**Data section**:
··········

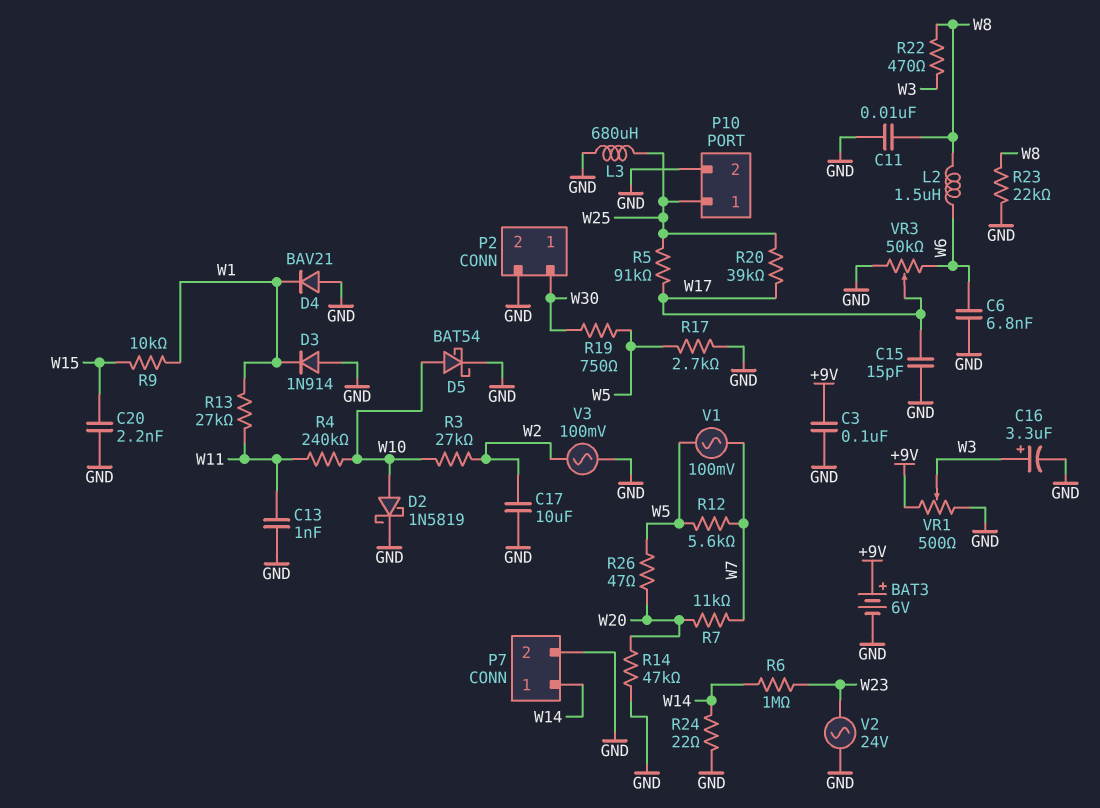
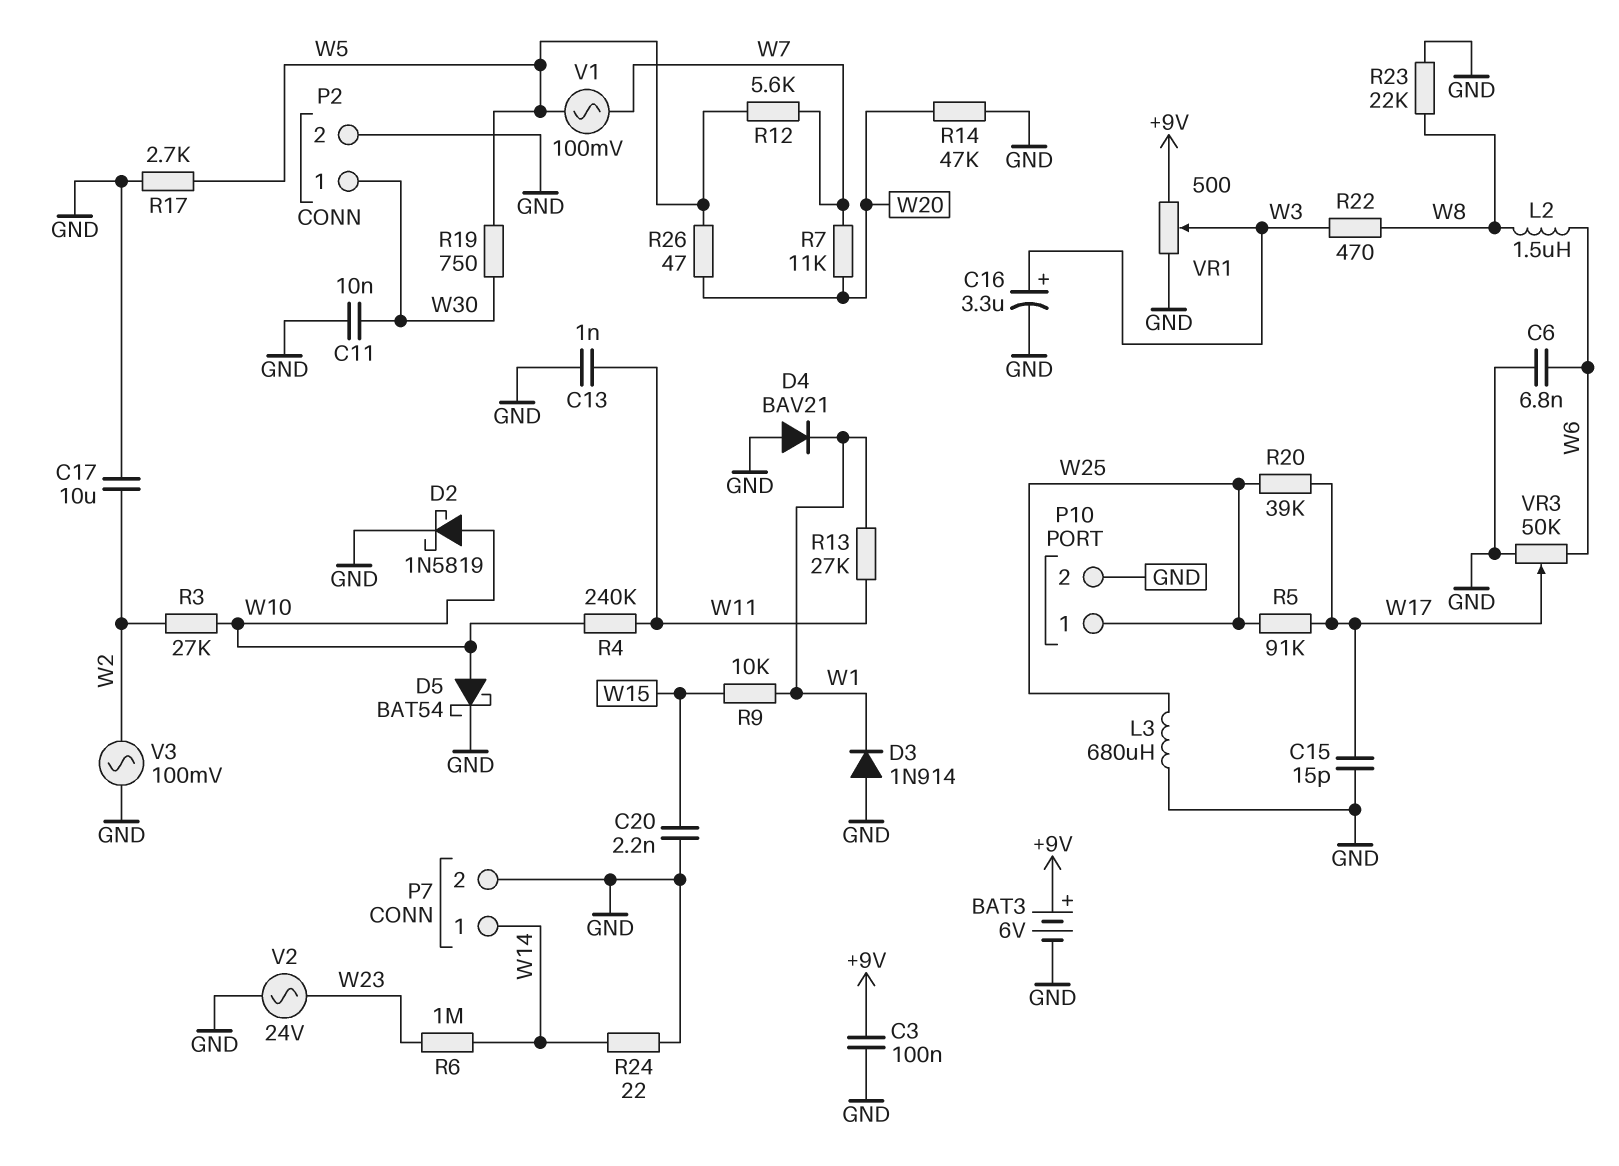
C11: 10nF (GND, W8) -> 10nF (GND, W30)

··········

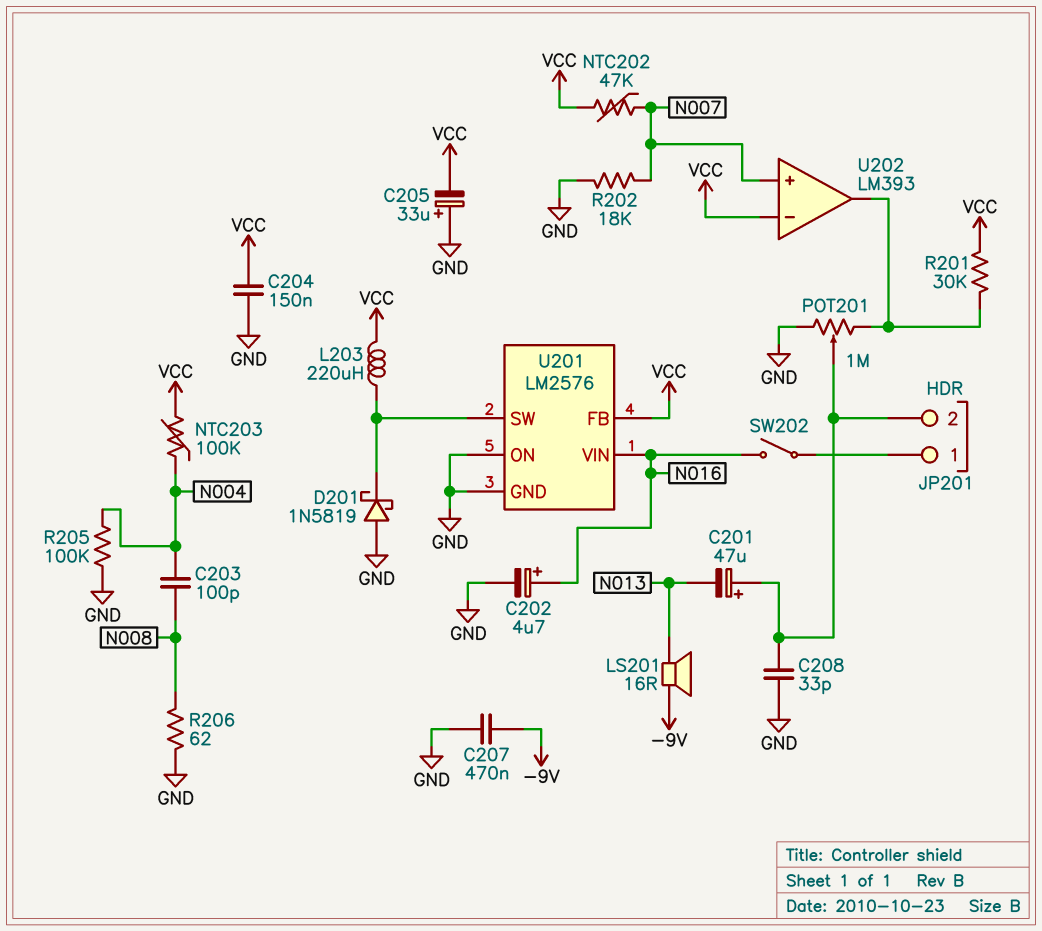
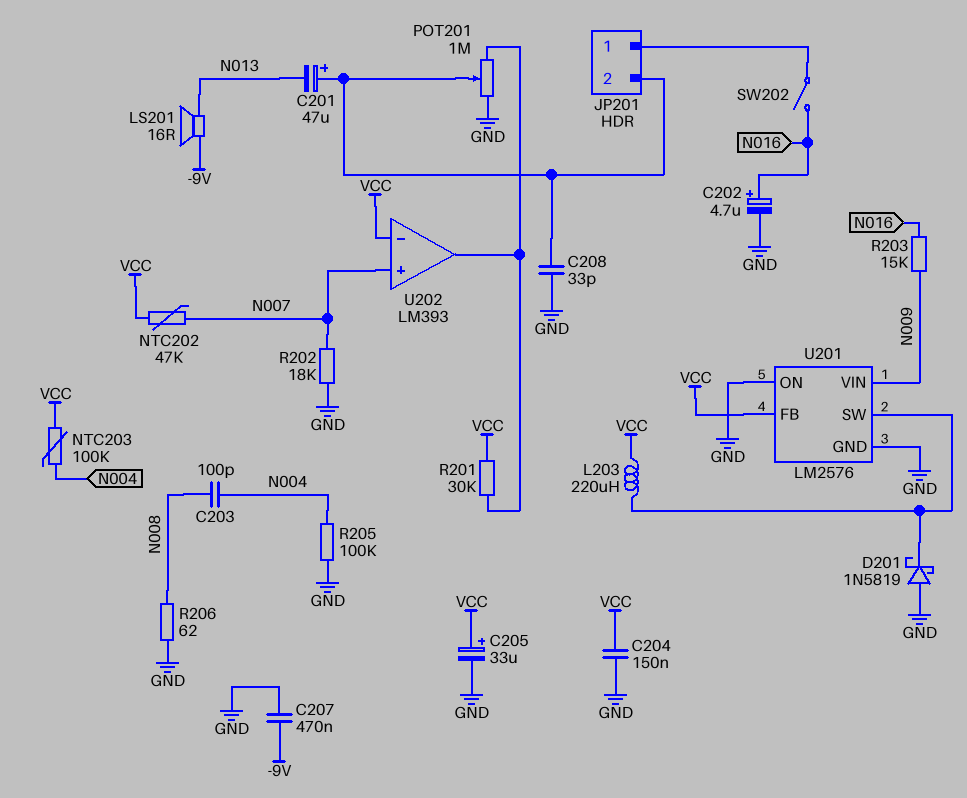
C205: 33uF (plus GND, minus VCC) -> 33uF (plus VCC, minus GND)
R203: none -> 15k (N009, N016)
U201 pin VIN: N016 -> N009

··········

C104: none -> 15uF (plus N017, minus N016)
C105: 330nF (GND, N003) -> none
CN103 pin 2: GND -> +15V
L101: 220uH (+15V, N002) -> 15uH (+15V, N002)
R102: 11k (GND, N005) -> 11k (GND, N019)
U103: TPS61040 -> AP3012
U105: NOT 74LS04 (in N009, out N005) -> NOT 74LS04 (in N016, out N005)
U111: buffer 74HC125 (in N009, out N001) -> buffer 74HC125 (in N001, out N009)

··········

Write out exactly the lines above from the line with "C104: none -> 15uF (plus N017, minus N016)" through the line with "U111: buffer 74HC125", both of them included, and leave out all other lines.

**Solution to this task**:
C104: none -> 15uF (plus N017, minus N016)
C105: 330nF (GND, N003) -> none
CN103 pin 2: GND -> +15V
L101: 220uH (+15V, N002) -> 15uH (+15V, N002)
R102: 11k (GND, N005) -> 11k (GND, N019)
U103: TPS61040 -> AP3012
U105: NOT 74LS04 (in N009, out N005) -> NOT 74LS04 (in N016, out N005)
U111: buffer 74HC125 (in N009, out N001) -> buffer 74HC125 (in N001, out N009)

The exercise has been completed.